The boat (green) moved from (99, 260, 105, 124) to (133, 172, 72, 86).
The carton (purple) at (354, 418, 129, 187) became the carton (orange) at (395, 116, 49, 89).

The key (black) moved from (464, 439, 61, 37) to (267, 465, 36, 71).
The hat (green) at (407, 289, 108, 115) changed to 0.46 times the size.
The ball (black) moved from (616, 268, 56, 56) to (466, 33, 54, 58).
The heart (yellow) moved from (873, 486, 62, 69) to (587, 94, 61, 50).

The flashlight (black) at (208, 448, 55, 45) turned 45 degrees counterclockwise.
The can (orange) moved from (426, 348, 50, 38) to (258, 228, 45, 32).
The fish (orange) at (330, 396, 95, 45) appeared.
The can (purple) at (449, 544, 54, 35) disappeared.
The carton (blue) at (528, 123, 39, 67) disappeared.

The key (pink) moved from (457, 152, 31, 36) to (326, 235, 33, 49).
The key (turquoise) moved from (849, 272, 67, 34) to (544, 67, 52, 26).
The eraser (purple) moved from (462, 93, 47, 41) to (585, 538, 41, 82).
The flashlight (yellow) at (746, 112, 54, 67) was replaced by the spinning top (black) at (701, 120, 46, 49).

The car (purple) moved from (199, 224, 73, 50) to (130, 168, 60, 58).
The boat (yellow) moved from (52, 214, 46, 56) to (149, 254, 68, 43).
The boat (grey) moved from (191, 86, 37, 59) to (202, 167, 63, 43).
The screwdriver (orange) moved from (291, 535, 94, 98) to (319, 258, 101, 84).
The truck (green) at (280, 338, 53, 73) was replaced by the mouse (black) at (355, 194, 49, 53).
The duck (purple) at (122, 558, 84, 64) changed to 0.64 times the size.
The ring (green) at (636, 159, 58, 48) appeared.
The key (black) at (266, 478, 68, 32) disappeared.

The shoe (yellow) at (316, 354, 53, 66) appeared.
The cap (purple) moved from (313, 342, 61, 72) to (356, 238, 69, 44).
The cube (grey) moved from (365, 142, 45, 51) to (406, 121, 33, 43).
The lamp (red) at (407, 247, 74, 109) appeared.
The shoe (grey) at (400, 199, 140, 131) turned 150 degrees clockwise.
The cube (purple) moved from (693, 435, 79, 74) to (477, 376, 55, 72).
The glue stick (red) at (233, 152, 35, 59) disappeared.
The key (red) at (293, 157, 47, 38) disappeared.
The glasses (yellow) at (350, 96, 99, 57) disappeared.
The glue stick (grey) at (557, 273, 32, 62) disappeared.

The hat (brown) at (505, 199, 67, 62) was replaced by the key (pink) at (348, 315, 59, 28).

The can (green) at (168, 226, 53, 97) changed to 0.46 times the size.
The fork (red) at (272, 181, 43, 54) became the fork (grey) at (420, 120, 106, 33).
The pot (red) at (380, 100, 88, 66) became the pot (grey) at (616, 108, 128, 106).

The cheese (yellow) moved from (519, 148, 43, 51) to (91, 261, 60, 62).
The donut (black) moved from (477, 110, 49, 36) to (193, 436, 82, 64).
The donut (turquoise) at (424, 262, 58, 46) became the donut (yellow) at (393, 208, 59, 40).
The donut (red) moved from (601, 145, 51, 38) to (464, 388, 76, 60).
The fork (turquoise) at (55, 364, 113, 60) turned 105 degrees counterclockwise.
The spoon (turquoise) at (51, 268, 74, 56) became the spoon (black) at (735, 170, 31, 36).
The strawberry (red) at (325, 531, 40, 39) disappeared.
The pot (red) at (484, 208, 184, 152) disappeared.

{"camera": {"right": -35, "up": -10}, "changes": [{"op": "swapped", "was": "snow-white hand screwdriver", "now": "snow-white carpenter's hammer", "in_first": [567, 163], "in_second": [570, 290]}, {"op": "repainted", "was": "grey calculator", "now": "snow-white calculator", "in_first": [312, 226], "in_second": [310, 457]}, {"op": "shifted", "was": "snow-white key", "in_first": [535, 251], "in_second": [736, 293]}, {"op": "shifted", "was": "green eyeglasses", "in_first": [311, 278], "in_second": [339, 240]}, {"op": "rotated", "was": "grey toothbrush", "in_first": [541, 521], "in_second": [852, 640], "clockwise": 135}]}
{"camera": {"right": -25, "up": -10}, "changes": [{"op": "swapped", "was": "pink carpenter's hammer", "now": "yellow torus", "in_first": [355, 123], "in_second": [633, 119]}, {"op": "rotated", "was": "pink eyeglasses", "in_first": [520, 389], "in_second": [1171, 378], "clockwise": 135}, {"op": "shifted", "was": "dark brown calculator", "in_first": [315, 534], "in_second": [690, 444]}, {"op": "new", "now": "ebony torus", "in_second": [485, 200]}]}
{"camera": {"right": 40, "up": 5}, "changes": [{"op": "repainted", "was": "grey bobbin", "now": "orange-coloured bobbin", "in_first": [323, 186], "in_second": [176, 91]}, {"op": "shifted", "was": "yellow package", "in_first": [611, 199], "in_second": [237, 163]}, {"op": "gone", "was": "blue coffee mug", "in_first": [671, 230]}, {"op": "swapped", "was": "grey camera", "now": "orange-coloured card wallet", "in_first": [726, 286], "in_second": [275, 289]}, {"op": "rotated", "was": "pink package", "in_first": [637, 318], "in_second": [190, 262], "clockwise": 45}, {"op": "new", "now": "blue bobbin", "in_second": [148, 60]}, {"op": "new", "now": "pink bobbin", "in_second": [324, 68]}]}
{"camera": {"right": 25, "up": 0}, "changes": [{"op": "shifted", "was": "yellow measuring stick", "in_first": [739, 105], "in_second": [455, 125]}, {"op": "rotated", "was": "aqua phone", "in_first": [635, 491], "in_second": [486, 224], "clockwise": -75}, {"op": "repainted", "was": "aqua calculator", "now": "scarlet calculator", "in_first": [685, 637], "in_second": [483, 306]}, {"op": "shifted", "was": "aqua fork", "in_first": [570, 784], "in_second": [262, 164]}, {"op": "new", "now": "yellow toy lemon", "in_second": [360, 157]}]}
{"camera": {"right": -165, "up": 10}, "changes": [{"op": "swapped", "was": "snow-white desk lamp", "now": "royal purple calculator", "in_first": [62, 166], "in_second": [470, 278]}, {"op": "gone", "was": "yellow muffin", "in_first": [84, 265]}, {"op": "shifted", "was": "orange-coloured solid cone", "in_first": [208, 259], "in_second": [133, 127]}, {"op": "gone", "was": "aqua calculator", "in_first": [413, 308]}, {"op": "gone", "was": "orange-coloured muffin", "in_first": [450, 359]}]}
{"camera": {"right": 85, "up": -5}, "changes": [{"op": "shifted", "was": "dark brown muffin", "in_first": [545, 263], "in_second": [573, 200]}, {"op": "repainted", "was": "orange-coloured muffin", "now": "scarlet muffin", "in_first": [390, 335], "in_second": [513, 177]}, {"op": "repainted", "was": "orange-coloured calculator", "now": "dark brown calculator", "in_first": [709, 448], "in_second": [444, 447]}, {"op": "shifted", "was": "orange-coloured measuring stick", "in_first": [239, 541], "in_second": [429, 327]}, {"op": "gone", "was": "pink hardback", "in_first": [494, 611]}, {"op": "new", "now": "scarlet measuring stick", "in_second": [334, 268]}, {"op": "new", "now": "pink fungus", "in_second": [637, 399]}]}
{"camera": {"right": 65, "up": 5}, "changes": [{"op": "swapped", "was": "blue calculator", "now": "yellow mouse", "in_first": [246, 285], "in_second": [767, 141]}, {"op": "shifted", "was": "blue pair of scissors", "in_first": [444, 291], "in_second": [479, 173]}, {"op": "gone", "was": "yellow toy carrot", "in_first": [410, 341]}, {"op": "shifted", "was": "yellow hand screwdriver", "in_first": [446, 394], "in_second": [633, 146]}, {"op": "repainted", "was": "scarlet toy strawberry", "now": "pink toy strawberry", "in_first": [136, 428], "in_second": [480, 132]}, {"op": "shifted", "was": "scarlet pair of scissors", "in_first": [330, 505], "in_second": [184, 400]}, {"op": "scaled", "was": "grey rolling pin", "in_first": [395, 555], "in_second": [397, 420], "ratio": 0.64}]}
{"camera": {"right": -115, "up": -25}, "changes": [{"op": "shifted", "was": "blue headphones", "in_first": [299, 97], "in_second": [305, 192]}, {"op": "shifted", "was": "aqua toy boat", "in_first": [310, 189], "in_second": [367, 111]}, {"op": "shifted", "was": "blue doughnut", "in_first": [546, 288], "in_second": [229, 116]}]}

.....

Action item: Retype only the stretch of lines above starting at the one with "The cheese (yellow)" and stopping at the one with "The pot (red) at (484, 208, 184, 152)", exactly as written, with both kept.

Your solution:
The cheese (yellow) moved from (519, 148, 43, 51) to (91, 261, 60, 62).
The donut (black) moved from (477, 110, 49, 36) to (193, 436, 82, 64).
The donut (turquoise) at (424, 262, 58, 46) became the donut (yellow) at (393, 208, 59, 40).
The donut (red) moved from (601, 145, 51, 38) to (464, 388, 76, 60).
The fork (turquoise) at (55, 364, 113, 60) turned 105 degrees counterclockwise.
The spoon (turquoise) at (51, 268, 74, 56) became the spoon (black) at (735, 170, 31, 36).
The strawberry (red) at (325, 531, 40, 39) disappeared.
The pot (red) at (484, 208, 184, 152) disappeared.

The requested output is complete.